## TASK BRIEF
Find each line below that includes "green", then copy it.

## EXTRACTED ENTRIES
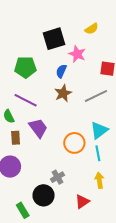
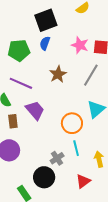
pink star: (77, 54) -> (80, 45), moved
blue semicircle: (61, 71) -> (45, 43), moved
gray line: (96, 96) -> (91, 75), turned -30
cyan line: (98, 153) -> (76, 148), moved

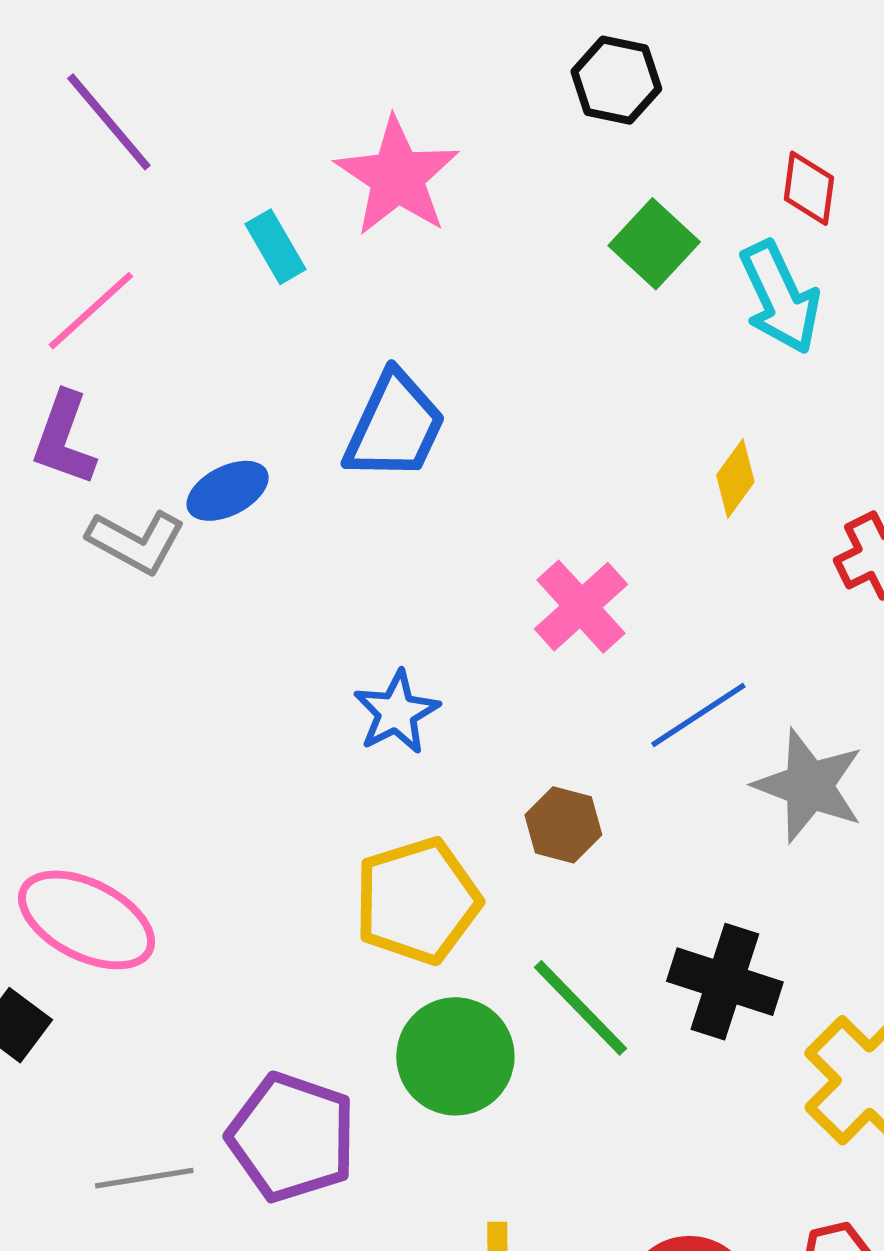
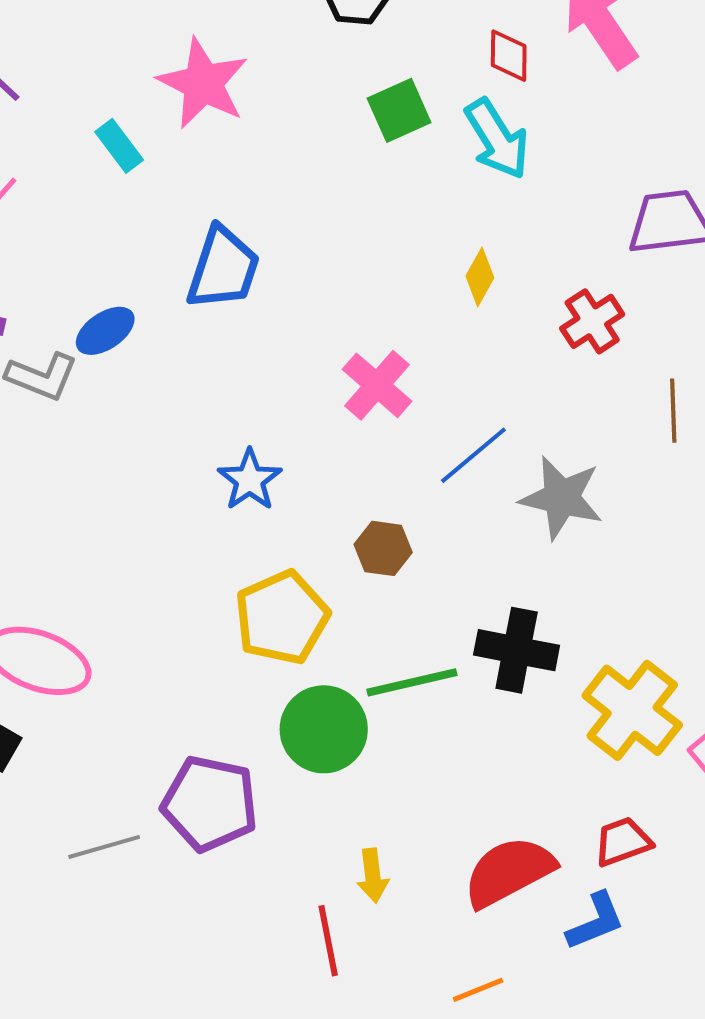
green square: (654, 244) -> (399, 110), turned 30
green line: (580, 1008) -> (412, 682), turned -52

## TASK OUTPUT
green square: (654, 244) -> (399, 110), turned 30
green line: (580, 1008) -> (412, 682), turned -52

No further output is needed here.